▸ **What to do**
Retype the opening lines of the data exactly, stopping after the line that contains "rakieta (biały) (133,224,32,37)". Skip every picture.

┄┄┄┄┄┄┄┄┄┄

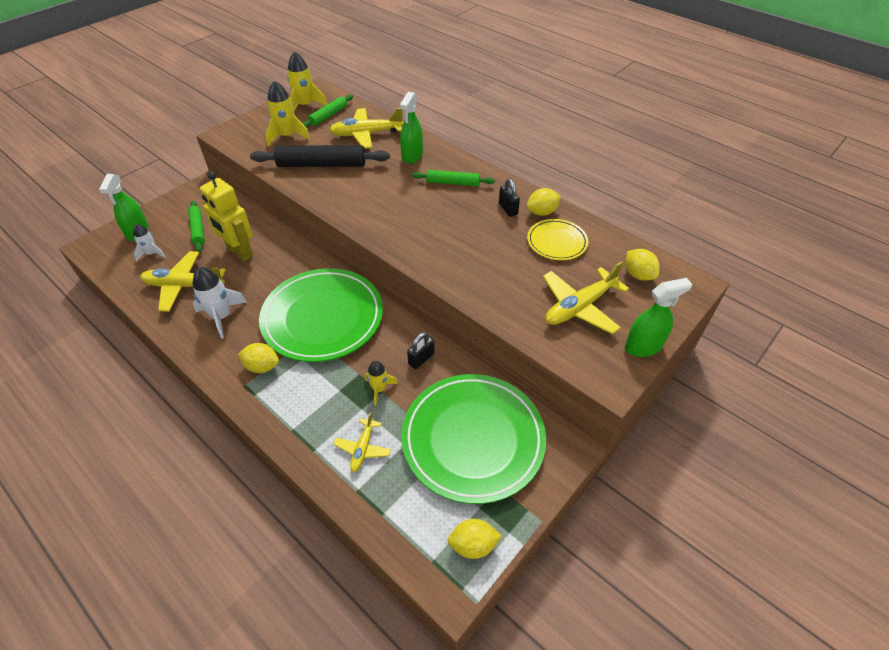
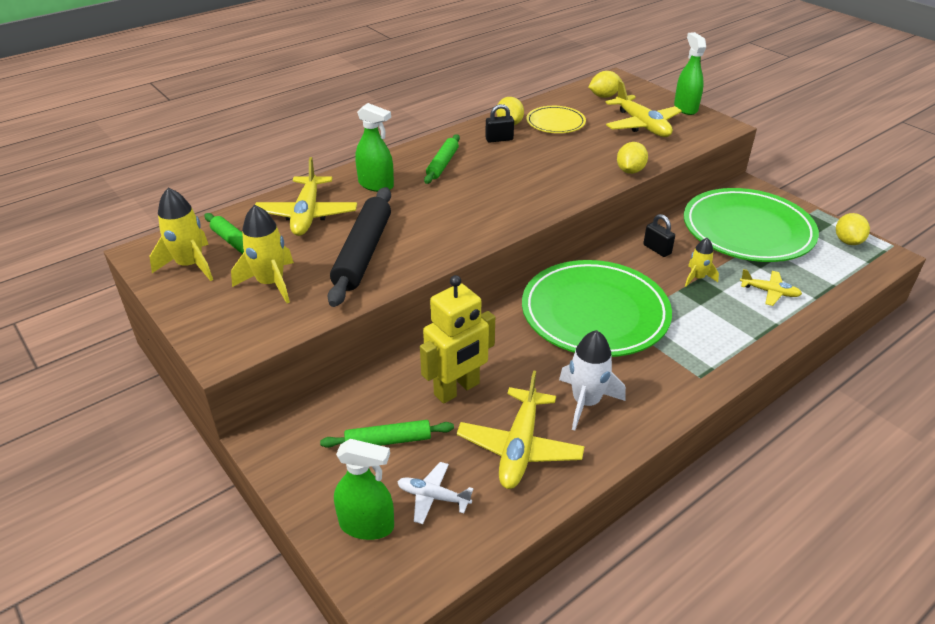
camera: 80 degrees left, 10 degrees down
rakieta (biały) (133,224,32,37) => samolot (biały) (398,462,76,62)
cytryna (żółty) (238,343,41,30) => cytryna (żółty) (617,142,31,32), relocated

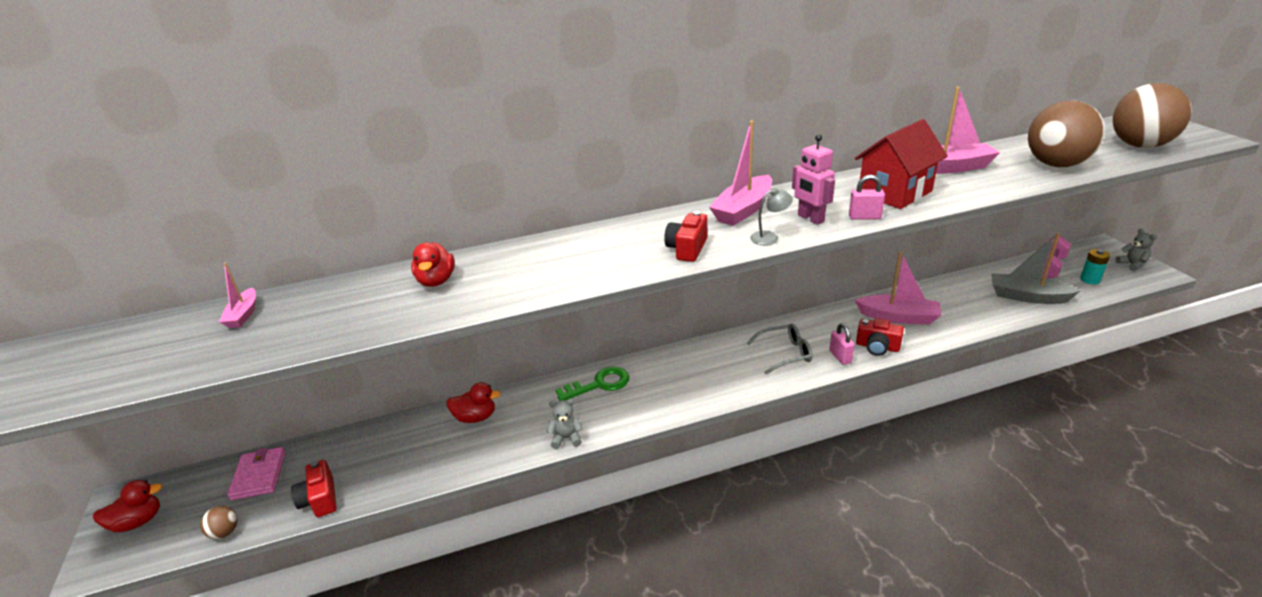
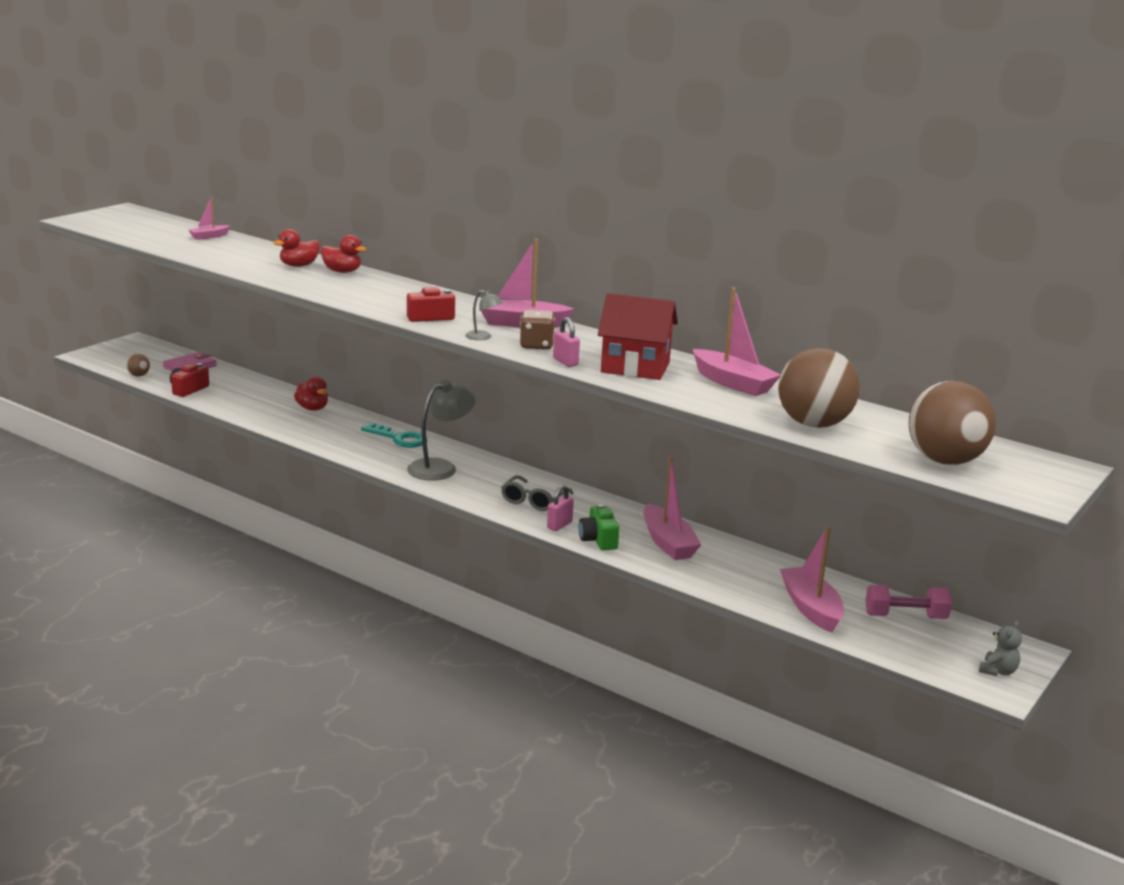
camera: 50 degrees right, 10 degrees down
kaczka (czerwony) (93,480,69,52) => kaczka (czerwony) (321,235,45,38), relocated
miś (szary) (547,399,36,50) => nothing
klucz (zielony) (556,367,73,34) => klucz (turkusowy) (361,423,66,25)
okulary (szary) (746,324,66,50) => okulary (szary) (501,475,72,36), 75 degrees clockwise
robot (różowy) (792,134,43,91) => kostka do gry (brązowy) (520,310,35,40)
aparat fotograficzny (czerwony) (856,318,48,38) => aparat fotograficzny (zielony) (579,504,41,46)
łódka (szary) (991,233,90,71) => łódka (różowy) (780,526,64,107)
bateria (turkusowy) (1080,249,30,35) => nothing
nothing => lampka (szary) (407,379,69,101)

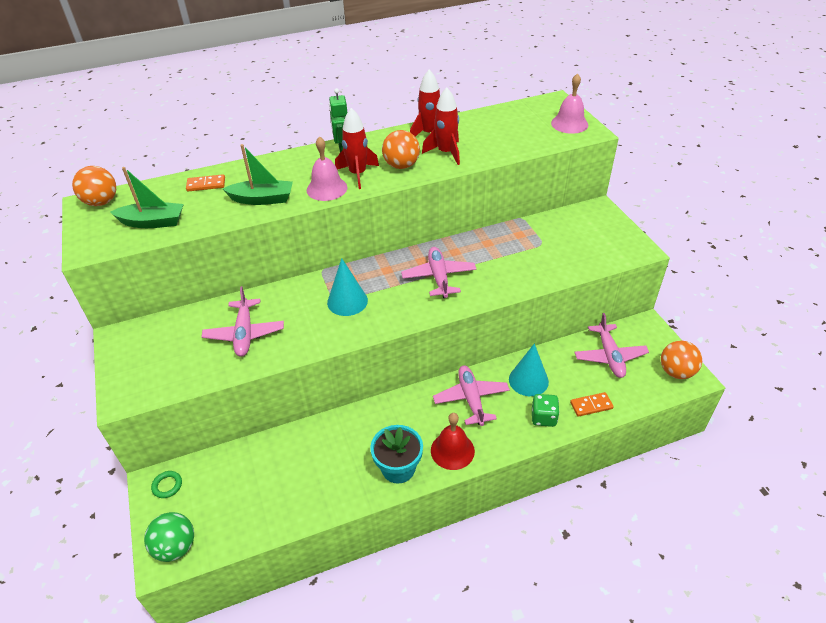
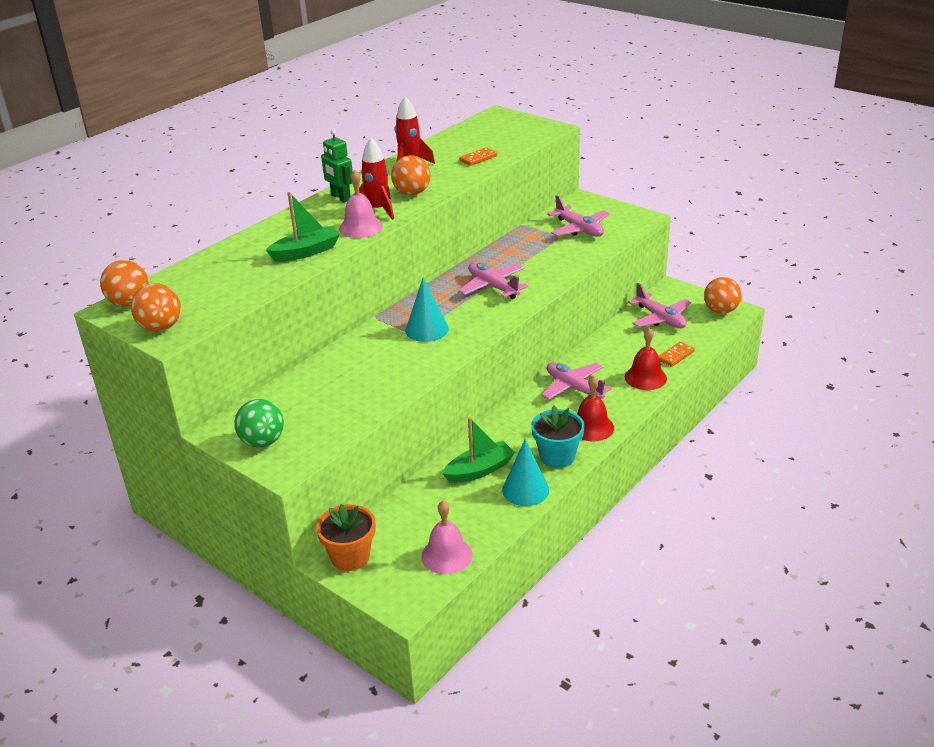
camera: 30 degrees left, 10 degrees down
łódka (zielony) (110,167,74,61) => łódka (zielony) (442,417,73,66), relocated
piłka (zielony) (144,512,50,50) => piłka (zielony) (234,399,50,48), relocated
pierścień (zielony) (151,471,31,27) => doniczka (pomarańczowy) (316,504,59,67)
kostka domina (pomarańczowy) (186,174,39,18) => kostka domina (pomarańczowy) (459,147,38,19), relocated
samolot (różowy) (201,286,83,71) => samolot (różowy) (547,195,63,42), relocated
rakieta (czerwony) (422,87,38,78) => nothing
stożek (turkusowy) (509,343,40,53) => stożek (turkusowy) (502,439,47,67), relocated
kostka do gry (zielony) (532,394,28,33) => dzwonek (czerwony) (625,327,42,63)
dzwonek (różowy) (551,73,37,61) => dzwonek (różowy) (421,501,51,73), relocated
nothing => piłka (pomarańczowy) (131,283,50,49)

┄┄┄┄┄┄┄┄┄┄

▸ **Exercise solution**
camera: 80 degrees left, 10 degrees down
rakieta (biały) (133,224,32,37) => samolot (biały) (398,462,76,62)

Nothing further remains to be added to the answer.